WHAT IS REQUIRED: The data below holds a line containing "MATRIX3 pin DIN: RX -> D5" and a line containing "SONAR2: SRF05 -> US-100"; please quote exactly those two lines and every line between them, and nothing else.

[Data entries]

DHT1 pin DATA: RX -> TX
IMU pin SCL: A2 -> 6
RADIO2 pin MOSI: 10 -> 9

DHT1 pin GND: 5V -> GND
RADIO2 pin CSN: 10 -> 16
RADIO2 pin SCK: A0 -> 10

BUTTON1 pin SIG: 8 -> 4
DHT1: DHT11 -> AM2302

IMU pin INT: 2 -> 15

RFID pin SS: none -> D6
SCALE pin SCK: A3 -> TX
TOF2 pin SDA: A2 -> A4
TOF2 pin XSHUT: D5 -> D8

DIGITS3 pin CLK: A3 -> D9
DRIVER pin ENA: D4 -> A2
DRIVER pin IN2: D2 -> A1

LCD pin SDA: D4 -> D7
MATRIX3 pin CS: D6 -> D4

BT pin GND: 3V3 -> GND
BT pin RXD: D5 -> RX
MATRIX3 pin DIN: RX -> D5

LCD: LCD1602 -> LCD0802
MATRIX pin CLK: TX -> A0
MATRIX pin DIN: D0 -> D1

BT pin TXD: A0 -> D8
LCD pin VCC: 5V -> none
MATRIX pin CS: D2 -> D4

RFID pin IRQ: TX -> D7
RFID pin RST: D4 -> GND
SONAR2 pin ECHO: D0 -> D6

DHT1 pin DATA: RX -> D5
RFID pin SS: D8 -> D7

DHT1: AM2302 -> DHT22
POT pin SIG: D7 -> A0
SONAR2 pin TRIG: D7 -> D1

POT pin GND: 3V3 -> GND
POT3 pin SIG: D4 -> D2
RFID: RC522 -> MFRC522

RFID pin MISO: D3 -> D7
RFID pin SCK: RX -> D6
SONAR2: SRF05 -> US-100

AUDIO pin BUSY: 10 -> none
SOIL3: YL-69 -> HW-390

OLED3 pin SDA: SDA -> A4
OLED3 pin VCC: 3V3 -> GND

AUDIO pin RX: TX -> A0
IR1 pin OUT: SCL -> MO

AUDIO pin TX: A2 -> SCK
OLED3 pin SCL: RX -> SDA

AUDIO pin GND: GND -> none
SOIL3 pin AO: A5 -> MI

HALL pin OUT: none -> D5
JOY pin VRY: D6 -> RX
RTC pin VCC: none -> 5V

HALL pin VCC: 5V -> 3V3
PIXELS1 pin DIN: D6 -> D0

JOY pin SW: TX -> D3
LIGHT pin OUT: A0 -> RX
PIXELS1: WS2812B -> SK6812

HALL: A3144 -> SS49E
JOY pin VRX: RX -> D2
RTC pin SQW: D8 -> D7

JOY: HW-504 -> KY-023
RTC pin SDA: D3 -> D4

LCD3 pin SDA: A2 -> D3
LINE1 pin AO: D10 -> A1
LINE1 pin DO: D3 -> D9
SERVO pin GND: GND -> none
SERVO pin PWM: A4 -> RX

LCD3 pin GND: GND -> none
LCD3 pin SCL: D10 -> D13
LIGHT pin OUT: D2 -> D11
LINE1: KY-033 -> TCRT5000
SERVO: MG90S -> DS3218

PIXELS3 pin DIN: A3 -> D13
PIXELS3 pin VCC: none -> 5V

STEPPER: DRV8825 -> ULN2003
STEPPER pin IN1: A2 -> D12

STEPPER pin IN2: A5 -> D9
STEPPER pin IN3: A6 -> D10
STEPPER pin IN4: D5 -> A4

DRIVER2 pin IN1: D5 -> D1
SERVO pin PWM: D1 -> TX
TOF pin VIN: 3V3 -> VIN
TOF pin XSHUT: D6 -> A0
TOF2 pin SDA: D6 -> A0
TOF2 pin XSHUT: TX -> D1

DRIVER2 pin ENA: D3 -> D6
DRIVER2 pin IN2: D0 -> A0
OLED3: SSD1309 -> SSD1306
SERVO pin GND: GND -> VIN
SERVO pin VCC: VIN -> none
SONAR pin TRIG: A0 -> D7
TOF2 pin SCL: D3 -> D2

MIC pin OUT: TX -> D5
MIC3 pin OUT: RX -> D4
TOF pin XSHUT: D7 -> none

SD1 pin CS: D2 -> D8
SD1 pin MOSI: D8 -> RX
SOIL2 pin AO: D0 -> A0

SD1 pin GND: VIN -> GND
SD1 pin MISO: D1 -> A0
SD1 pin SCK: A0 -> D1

OUTPUT BELOW:
MATRIX3 pin DIN: RX -> D5

LCD: LCD1602 -> LCD0802
MATRIX pin CLK: TX -> A0
MATRIX pin DIN: D0 -> D1

BT pin TXD: A0 -> D8
LCD pin VCC: 5V -> none
MATRIX pin CS: D2 -> D4

RFID pin IRQ: TX -> D7
RFID pin RST: D4 -> GND
SONAR2 pin ECHO: D0 -> D6

DHT1 pin DATA: RX -> D5
RFID pin SS: D8 -> D7

DHT1: AM2302 -> DHT22
POT pin SIG: D7 -> A0
SONAR2 pin TRIG: D7 -> D1

POT pin GND: 3V3 -> GND
POT3 pin SIG: D4 -> D2
RFID: RC522 -> MFRC522

RFID pin MISO: D3 -> D7
RFID pin SCK: RX -> D6
SONAR2: SRF05 -> US-100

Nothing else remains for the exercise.